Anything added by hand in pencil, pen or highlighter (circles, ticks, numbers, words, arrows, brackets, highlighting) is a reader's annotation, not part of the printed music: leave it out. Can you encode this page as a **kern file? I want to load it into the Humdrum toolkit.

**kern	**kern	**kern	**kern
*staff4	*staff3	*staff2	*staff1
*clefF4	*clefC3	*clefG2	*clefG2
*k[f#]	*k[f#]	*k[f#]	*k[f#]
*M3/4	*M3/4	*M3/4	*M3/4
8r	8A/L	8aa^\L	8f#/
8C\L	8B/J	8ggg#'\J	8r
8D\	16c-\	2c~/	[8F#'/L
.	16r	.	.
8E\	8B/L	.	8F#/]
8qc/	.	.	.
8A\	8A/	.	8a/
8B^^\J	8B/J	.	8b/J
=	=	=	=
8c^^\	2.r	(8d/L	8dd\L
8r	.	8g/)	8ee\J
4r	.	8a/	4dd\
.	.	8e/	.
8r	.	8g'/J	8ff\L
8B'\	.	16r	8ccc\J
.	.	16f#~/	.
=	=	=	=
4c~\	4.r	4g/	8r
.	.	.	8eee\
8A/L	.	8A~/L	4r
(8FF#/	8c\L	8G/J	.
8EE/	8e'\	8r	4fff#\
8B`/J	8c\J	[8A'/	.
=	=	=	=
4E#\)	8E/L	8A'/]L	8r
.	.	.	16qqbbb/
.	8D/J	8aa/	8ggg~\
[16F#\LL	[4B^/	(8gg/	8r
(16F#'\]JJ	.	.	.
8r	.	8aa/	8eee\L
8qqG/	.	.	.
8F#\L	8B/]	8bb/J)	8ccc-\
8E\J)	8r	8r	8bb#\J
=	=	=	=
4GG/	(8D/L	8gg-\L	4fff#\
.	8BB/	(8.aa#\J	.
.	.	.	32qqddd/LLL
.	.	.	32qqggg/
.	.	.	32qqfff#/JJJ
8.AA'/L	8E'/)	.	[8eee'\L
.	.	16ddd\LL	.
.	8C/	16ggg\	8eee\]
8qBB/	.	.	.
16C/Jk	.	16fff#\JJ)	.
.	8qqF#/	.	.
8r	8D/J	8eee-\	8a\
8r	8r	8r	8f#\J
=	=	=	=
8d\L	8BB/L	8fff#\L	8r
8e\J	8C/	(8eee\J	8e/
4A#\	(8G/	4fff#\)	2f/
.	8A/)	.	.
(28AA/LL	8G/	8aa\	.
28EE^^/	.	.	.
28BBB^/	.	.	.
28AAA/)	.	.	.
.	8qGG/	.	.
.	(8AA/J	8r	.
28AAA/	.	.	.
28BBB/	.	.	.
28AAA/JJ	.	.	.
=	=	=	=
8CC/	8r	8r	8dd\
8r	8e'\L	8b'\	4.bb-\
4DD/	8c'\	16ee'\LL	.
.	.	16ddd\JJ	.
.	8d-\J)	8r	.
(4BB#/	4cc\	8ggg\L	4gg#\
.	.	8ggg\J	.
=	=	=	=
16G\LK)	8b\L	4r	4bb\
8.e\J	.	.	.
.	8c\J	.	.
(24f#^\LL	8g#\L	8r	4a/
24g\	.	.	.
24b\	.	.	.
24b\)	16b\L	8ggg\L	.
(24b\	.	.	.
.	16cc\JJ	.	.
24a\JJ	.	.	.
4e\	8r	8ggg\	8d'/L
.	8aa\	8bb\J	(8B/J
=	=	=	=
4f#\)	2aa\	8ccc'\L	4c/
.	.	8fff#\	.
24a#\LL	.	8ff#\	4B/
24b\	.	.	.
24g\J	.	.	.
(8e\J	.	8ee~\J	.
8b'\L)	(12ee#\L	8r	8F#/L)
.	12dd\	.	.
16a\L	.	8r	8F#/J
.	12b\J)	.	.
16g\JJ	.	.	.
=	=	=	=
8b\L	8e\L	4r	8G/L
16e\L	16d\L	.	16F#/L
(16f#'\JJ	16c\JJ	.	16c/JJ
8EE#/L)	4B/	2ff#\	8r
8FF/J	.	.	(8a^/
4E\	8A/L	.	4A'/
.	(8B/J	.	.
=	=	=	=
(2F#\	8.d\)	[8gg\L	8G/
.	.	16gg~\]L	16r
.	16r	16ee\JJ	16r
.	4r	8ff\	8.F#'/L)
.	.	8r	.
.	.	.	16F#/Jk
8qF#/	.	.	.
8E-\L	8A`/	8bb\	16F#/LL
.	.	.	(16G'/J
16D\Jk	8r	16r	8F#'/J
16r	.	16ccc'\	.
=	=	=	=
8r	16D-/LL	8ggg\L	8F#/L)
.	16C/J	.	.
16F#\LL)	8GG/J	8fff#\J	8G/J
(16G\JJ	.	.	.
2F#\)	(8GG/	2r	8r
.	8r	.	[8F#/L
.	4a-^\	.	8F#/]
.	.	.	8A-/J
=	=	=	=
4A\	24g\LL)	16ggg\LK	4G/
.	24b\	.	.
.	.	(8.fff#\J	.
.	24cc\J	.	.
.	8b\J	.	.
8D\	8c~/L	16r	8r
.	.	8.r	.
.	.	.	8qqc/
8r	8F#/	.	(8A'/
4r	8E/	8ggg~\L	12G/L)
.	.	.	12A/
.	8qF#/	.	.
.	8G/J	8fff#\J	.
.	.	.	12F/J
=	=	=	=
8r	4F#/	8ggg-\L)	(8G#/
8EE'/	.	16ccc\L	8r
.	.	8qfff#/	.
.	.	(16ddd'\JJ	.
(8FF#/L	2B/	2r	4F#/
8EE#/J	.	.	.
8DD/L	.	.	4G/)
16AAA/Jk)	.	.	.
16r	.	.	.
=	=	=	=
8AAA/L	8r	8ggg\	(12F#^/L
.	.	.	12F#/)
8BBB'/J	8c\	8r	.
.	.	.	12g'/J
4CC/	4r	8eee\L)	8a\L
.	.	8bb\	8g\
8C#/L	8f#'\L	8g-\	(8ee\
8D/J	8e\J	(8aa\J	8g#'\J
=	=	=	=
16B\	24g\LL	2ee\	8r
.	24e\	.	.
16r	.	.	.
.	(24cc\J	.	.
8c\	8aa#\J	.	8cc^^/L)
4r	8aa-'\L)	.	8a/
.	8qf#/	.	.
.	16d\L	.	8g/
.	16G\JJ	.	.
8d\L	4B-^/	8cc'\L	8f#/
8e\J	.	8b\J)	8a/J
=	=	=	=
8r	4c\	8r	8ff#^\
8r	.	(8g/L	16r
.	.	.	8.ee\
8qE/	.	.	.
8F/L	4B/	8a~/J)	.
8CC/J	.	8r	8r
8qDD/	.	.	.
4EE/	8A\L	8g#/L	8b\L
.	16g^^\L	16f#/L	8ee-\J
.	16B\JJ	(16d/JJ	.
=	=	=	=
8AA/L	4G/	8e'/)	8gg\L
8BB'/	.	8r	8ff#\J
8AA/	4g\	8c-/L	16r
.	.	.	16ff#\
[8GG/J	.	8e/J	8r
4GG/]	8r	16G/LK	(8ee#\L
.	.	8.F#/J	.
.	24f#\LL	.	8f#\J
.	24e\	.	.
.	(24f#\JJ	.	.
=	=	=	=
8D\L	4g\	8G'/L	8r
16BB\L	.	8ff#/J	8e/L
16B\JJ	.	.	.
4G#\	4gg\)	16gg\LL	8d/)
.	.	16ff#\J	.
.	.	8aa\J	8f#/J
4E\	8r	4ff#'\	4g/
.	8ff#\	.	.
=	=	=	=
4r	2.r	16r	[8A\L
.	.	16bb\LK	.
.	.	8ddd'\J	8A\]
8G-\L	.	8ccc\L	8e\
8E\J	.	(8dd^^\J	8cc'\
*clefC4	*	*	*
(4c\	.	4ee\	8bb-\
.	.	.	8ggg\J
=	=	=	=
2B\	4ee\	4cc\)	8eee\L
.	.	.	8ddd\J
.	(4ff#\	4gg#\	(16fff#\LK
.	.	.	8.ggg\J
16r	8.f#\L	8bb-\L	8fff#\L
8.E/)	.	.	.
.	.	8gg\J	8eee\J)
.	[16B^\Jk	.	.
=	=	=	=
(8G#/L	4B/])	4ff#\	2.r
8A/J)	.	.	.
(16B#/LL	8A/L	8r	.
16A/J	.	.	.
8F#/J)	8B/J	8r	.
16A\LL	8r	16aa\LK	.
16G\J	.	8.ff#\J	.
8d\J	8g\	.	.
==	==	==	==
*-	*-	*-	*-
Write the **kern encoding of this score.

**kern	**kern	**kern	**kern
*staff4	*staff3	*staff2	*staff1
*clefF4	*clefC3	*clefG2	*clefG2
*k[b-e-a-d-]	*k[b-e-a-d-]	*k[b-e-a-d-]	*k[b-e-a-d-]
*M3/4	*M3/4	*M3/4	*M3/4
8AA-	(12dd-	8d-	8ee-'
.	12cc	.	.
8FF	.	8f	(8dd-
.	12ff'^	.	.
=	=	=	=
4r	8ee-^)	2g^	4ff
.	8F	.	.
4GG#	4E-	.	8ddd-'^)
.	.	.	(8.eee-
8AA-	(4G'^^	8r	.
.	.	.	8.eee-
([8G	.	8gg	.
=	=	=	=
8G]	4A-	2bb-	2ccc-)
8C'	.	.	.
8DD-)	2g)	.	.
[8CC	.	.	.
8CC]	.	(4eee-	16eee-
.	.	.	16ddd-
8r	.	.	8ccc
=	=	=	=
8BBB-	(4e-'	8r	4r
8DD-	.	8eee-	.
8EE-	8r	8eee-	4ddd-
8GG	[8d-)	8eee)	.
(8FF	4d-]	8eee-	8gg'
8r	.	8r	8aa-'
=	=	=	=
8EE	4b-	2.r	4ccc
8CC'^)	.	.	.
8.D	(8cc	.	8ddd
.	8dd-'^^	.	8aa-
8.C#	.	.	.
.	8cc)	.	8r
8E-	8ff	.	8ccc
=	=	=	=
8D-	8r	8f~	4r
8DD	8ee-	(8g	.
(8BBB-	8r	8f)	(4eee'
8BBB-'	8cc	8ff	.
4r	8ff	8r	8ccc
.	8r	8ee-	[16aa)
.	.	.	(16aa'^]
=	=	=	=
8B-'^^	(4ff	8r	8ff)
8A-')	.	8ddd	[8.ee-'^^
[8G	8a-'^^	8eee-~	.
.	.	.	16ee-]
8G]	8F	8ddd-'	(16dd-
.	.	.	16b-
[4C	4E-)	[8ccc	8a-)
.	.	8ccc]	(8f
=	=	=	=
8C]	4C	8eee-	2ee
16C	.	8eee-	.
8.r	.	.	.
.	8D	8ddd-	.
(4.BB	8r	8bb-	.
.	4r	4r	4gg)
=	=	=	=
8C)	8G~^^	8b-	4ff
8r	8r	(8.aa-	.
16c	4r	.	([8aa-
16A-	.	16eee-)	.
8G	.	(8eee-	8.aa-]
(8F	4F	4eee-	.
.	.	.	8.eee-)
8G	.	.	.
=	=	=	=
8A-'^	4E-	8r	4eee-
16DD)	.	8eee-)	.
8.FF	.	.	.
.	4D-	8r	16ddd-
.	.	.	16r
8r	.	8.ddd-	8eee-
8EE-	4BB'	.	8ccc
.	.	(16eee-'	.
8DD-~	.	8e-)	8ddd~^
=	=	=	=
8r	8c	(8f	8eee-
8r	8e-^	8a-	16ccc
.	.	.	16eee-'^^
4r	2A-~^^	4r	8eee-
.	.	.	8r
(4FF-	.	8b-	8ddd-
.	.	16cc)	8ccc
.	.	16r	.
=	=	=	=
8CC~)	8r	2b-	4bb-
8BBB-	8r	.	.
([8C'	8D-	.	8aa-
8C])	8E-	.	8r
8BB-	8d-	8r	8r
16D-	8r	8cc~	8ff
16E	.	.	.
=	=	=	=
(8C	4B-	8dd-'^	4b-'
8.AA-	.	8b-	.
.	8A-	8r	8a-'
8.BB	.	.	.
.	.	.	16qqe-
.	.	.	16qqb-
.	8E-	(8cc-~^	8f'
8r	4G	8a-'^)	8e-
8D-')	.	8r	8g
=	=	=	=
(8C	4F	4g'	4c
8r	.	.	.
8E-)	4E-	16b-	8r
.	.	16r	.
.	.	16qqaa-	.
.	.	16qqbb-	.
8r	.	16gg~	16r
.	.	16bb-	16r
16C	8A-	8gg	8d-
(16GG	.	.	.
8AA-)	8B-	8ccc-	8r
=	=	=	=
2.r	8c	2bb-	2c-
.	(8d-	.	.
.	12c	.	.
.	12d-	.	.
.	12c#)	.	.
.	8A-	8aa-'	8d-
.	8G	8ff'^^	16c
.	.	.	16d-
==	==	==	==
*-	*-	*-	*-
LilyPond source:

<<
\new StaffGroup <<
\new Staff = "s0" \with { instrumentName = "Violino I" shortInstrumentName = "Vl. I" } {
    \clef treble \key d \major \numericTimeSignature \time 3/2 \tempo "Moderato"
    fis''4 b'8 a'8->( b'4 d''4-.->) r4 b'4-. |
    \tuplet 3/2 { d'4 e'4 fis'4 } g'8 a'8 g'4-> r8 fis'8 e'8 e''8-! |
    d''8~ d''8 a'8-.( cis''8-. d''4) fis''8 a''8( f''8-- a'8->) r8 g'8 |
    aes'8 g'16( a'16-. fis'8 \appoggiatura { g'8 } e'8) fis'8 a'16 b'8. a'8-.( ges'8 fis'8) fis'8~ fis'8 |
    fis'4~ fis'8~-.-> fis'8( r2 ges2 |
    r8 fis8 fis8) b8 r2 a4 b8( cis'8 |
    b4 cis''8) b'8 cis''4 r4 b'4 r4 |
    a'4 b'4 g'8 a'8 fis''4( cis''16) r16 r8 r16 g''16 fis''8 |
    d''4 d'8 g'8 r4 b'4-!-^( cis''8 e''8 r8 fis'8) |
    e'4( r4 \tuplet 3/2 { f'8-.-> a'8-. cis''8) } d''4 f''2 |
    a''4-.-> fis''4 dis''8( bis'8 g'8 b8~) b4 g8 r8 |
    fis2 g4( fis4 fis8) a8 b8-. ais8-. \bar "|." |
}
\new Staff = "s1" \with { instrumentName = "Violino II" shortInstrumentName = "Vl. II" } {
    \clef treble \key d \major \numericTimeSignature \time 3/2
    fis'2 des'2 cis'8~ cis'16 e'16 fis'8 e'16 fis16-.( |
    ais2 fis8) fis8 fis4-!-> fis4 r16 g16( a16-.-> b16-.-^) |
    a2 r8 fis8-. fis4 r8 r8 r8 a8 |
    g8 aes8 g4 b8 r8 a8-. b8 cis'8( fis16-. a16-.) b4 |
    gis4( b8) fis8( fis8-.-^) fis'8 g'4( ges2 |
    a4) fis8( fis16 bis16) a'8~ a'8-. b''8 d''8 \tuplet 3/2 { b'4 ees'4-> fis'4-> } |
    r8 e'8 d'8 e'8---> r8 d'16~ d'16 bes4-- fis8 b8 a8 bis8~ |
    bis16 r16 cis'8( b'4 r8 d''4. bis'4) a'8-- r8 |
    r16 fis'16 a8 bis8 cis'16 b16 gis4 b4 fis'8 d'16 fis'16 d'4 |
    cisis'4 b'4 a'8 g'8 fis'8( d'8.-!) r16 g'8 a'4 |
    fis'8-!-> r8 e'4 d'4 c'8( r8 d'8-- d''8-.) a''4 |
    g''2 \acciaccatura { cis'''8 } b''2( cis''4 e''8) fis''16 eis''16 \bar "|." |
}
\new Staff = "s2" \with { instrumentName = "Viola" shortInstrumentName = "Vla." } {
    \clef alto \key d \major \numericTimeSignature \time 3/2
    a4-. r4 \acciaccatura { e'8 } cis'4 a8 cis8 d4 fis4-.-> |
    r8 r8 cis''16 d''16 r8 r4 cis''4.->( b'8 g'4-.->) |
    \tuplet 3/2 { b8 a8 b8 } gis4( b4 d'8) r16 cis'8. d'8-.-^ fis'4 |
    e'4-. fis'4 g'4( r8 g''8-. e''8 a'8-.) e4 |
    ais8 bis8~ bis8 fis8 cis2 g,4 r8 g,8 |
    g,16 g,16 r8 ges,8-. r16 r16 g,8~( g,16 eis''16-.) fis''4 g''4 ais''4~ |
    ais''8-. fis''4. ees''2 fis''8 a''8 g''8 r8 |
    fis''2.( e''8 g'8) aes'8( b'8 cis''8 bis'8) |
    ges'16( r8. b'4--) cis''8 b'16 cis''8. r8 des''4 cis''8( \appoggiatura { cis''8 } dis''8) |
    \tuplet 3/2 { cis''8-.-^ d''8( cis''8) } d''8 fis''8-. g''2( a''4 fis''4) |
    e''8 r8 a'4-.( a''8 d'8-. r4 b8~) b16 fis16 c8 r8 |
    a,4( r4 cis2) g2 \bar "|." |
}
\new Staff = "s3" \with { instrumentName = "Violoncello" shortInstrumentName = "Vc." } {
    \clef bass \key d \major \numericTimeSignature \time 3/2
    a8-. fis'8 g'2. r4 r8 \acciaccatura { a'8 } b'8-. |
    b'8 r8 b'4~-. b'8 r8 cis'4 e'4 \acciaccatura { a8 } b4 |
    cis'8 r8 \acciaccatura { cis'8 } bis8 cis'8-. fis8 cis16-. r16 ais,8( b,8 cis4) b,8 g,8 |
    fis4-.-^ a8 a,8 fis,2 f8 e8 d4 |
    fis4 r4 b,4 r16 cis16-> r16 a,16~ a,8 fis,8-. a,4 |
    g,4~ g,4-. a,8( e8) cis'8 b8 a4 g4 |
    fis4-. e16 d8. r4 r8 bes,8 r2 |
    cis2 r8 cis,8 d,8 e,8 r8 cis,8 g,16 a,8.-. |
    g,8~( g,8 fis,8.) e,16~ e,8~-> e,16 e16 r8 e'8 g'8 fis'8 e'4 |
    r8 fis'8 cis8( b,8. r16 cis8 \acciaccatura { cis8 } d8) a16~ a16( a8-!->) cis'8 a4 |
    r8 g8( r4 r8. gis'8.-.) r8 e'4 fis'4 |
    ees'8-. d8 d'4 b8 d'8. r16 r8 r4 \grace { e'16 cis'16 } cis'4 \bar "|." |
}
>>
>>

WHAT IS ASKED – From the items above, extract each line that contains the string "appoggiatura".

OUTPUT –
    aes'8 g'16( a'16-. fis'8 \appoggiatura { g'8 } e'8) fis'8 a'16 b'8. a'8-.( ges'8 fis'8) fis'8~ fis'8 |
    ges'16( r8. b'4--) cis''8 b'16 cis''8. r8 des''4 cis''8( \appoggiatura { cis''8 } dis''8) |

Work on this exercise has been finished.